Excerpts from a dataset:
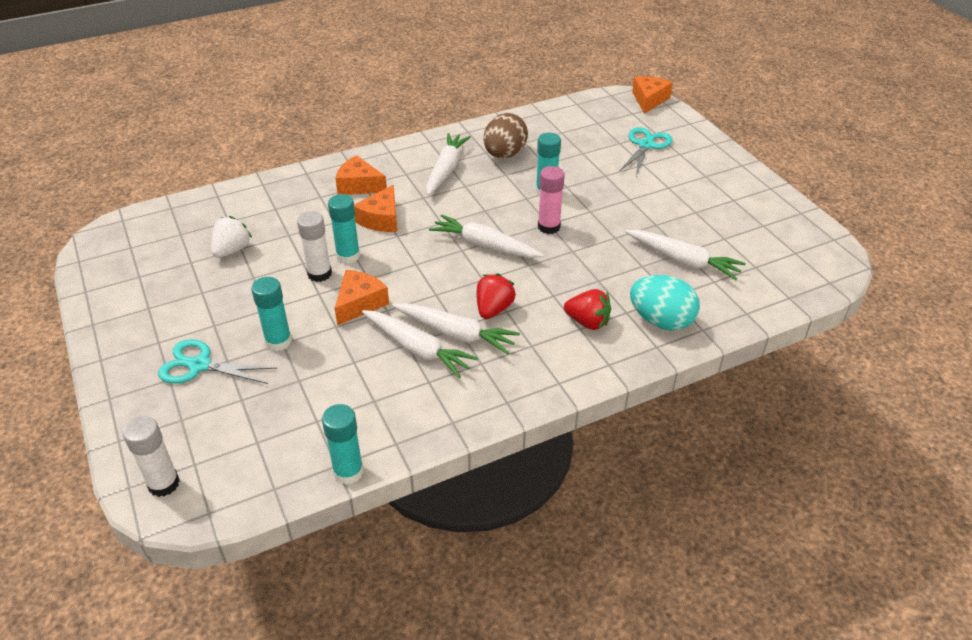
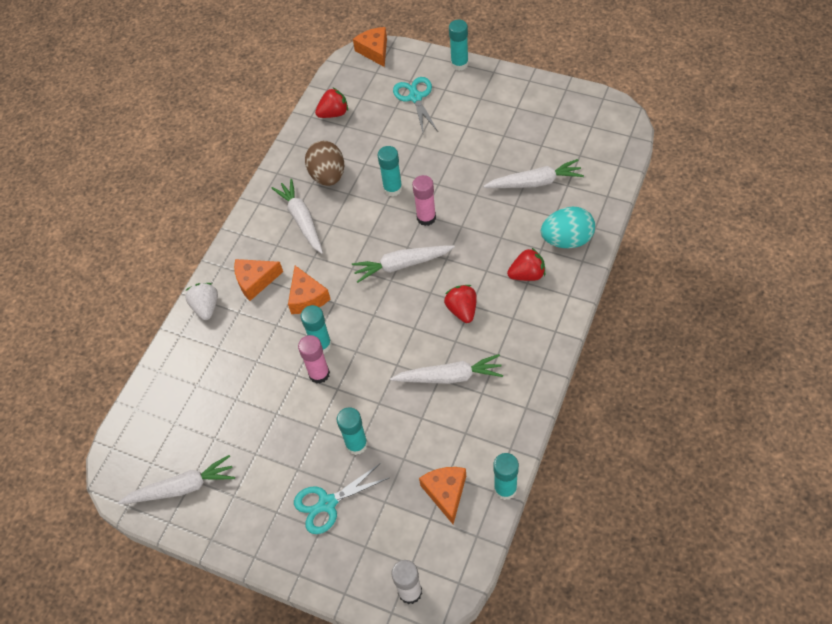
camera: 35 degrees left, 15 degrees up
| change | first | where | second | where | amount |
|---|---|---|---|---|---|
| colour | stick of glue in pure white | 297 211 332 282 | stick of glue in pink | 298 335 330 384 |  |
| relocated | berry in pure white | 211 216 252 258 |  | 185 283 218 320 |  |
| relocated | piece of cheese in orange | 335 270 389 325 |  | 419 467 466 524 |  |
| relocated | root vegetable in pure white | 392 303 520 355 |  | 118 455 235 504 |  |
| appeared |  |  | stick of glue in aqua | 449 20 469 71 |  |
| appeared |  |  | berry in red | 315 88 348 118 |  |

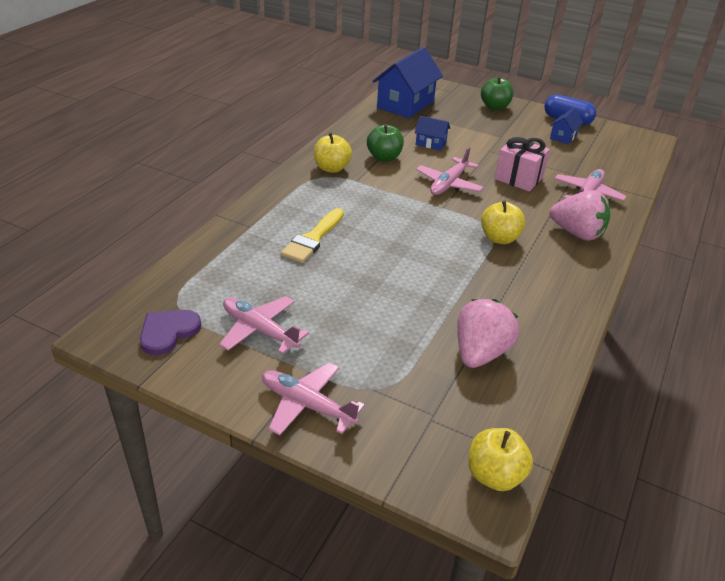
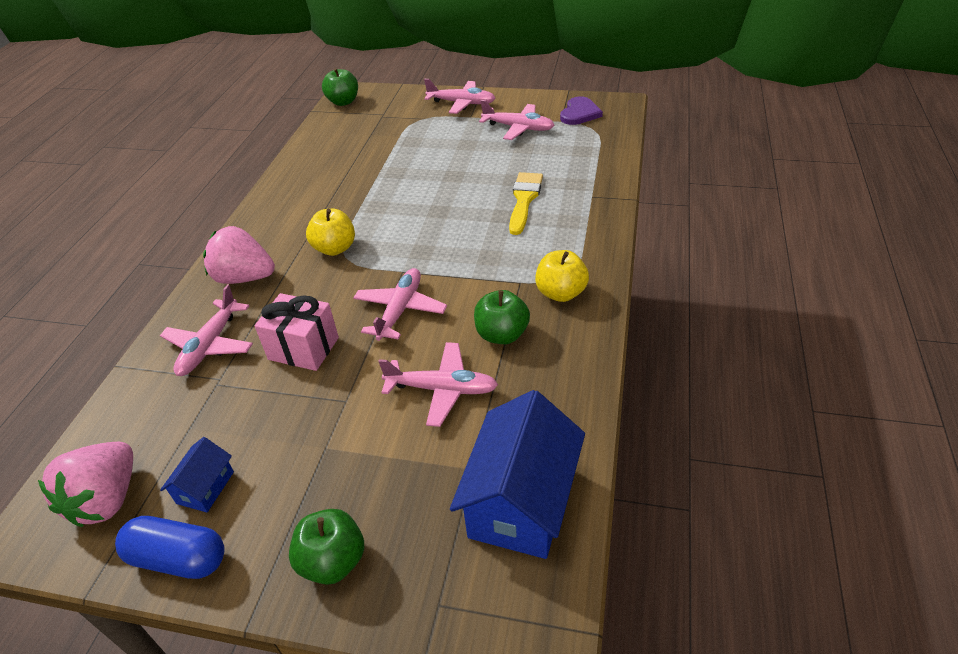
camera: 170 degrees right, 5 degrees up
| change | first | where | second | where | amount |
|---|---|---|---|---|---|
| exchanged | toy house in royal blue | 415 116 450 150 | plane in pink | 378 342 498 427 |  |
| relocated | berry in pink | 457 299 519 368 |  | 38 442 133 527 |  |
| colour | apple fruit in golden | 468 428 533 491 | apple fruit in emerald | 322 68 358 106 |  |

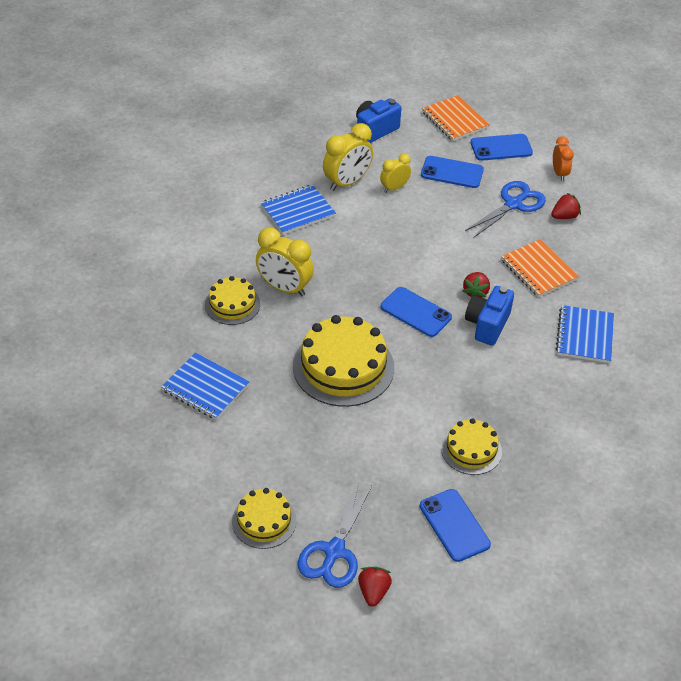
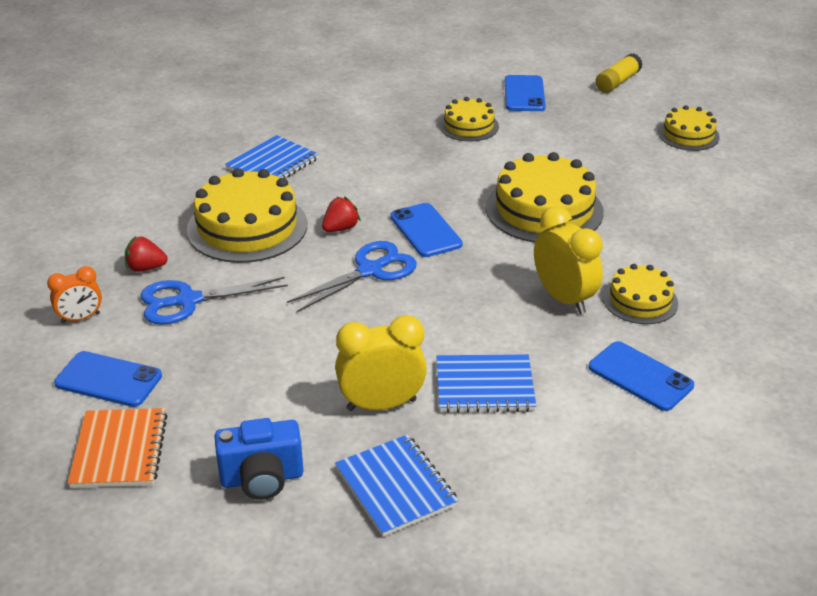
camera: 150 degrees left, 10 degrees down
| change | first | where | second | where | amount |
|---|---|---|---|---|---|
| spun | bedside clock in orange | 553 136 574 181 |  | 47 266 102 324 | 135 degrees counterclockwise |
| missing | bedside clock in golden | 380 153 411 193 |  |  |  |
| relocated | phone in royal blue | 421 156 484 188 |  | 589 341 694 411 |  |
| exchanged | notebook in orange | 501 239 579 297 | layer cake in golden | 187 168 307 263 |  |
| missing | camera in royal blue | 465 286 514 346 |  |  |  |
| relocated | notebook in royal blue | 161 352 249 420 |  | 335 434 458 537 |  |
| relocated | shears in royal blue | 298 482 372 588 |  | 287 241 417 312 |  |
| exchanged | berry in red | 358 567 392 607 | stick of glue in golden | 595 53 643 93 |  |

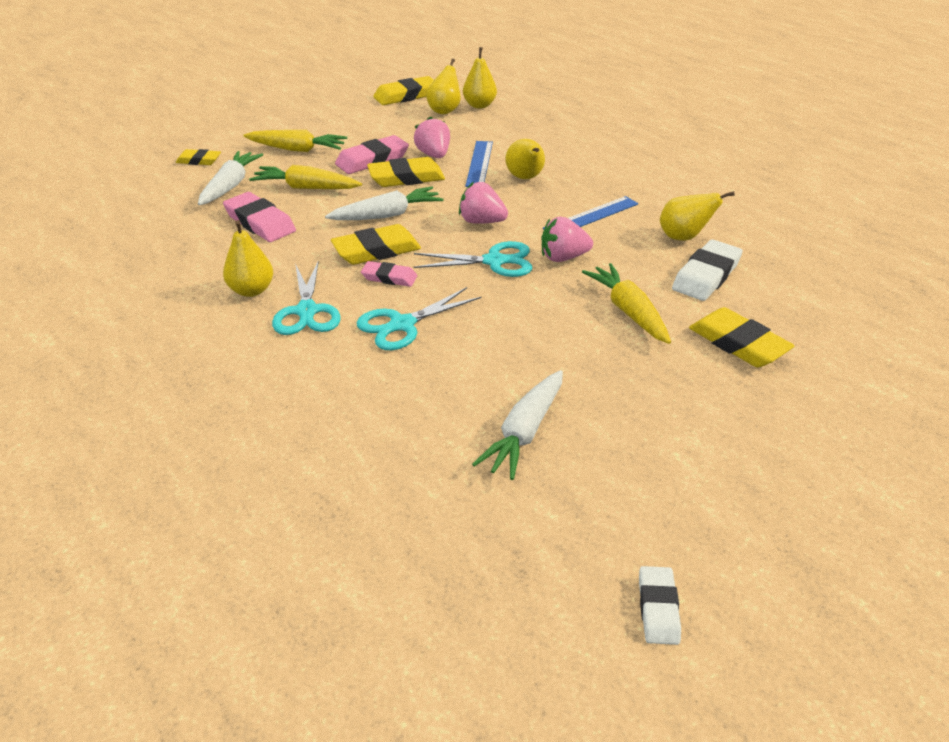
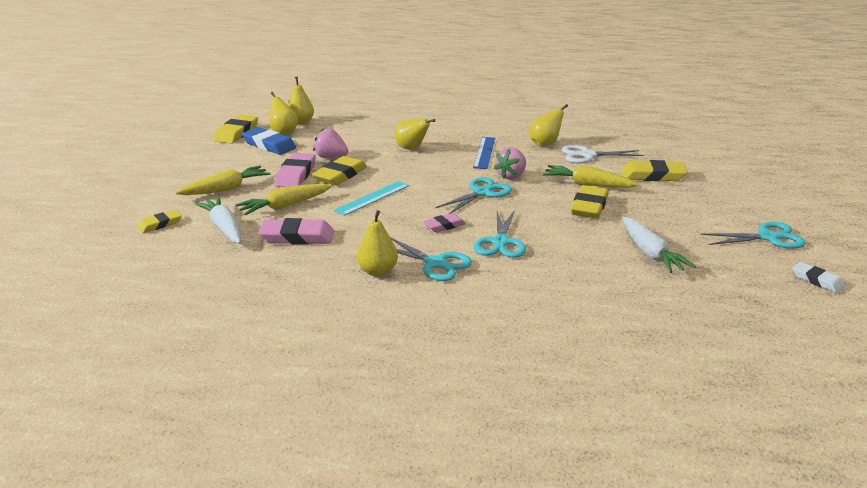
camera: 45 degrees left, 10 degrees down
| change | first | where | second | where | amount |
|---|---|---|---|---|---|
| missing | ruler in royal blue | 465 141 493 187 |  |  |  |
| missing | berry in pink | 459 182 508 224 |  |  |  |
| exchanged | root vegetable in pure white | 325 186 444 220 | ruler in aqua | 334 181 409 216 |  |
| relocated | eraser in golden | 331 224 421 265 |  | 571 185 608 219 |  |
| exchanged | eraser in pure white | 672 239 743 301 | shears in pure white | 561 145 643 163 |  |
| appeared |  |  | eraser in royal blue | 242 127 296 155 |  |
| appeared |  |  | shears in aqua | 701 222 806 249 |  |

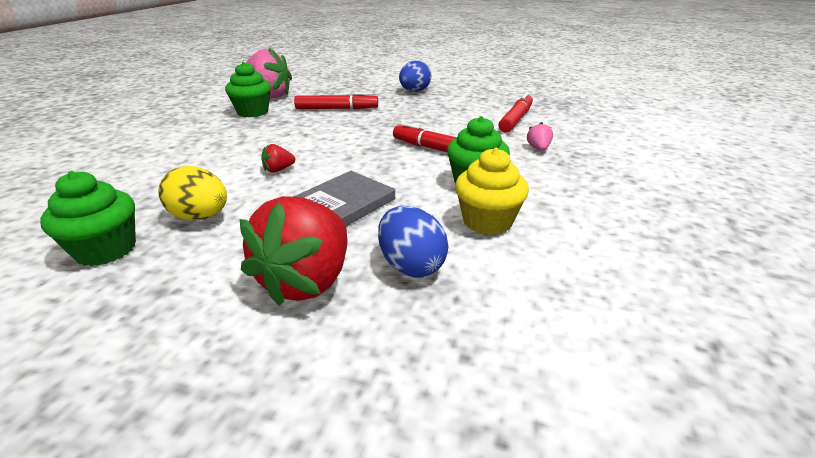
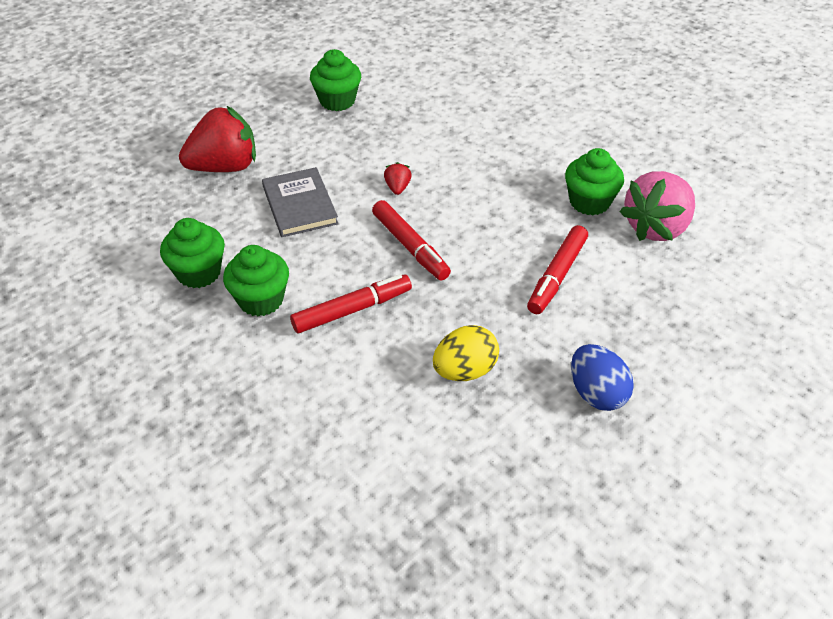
camera: 120 degrees right, 15 degrees up
| change | first | where | second | where | amount |
|---|---|---|---|---|---|
| relocated | marker in red | 498 93 533 133 |  | 372 200 451 281 |  |
| missing | berry in pink | 527 122 553 151 |  |  |  |
| colour | cupcake in golden | 455 148 529 235 | cupcake in emerald | 160 218 225 288 |  |
| relocated | toy egg in golden | 158 166 227 221 |  | 433 325 499 381 |  |
| spun | berry in red | 240 196 347 306 |  | 179 105 256 172 | 105 degrees clockwise |
| missing | toy egg in royal blue | 378 206 448 277 |  |  |  |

→ Exercise objective
Retype exactly, and only, the lines from the one containing "camera: 150 degrees left, 10 degrees down" through the end of the records above. Pictures stay out of the copy.

→ Worked solution
camera: 150 degrees left, 10 degrees down
| change | first | where | second | where | amount |
|---|---|---|---|---|---|
| spun | bedside clock in orange | 553 136 574 181 |  | 47 266 102 324 | 135 degrees counterclockwise |
| missing | bedside clock in golden | 380 153 411 193 |  |  |  |
| relocated | phone in royal blue | 421 156 484 188 |  | 589 341 694 411 |  |
| exchanged | notebook in orange | 501 239 579 297 | layer cake in golden | 187 168 307 263 |  |
| missing | camera in royal blue | 465 286 514 346 |  |  |  |
| relocated | notebook in royal blue | 161 352 249 420 |  | 335 434 458 537 |  |
| relocated | shears in royal blue | 298 482 372 588 |  | 287 241 417 312 |  |
| exchanged | berry in red | 358 567 392 607 | stick of glue in golden | 595 53 643 93 |  |

camera: 45 degrees left, 10 degrees down
| change | first | where | second | where | amount |
|---|---|---|---|---|---|
| missing | ruler in royal blue | 465 141 493 187 |  |  |  |
| missing | berry in pink | 459 182 508 224 |  |  |  |
| exchanged | root vegetable in pure white | 325 186 444 220 | ruler in aqua | 334 181 409 216 |  |
| relocated | eraser in golden | 331 224 421 265 |  | 571 185 608 219 |  |
| exchanged | eraser in pure white | 672 239 743 301 | shears in pure white | 561 145 643 163 |  |
| appeared |  |  | eraser in royal blue | 242 127 296 155 |  |
| appeared |  |  | shears in aqua | 701 222 806 249 |  |

camera: 120 degrees right, 15 degrees up
| change | first | where | second | where | amount |
|---|---|---|---|---|---|
| relocated | marker in red | 498 93 533 133 |  | 372 200 451 281 |  |
| missing | berry in pink | 527 122 553 151 |  |  |  |
| colour | cupcake in golden | 455 148 529 235 | cupcake in emerald | 160 218 225 288 |  |
| relocated | toy egg in golden | 158 166 227 221 |  | 433 325 499 381 |  |
| spun | berry in red | 240 196 347 306 |  | 179 105 256 172 | 105 degrees clockwise |
| missing | toy egg in royal blue | 378 206 448 277 |  |  |  |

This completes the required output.